■ WHAT YOU ARE ASKED TO DO ■
Which lines in the records below contain the word "orange"? Copy each one out.

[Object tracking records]
━━━━━━━━━━

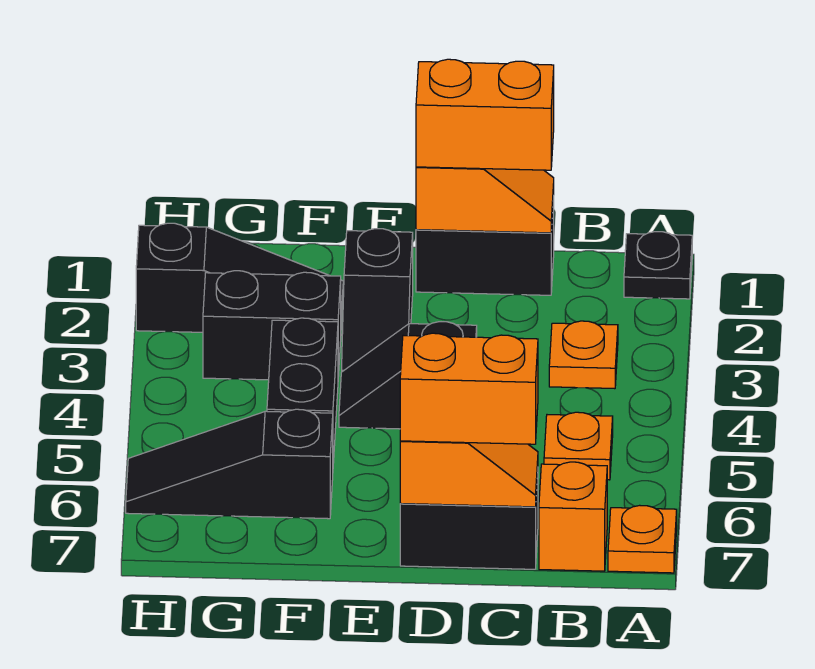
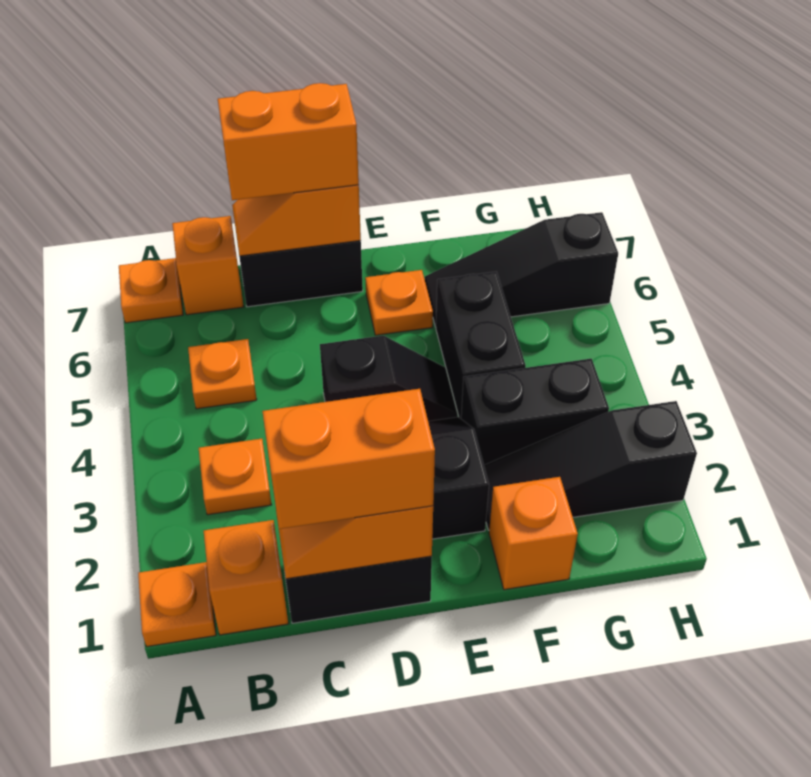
black plate A1 level 1 -> orange plate A1 level 1
none -> orange brick B1 level 1
none -> orange plate E6 level 1
none -> orange brick F1 level 1
black slope F6:H6 level 1 top F -> black slope F6:H6 level 1 top H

━━━━━━━━━━

■ ANSWER SECTION ■
black plate A1 level 1 -> orange plate A1 level 1
none -> orange brick B1 level 1
none -> orange plate E6 level 1
none -> orange brick F1 level 1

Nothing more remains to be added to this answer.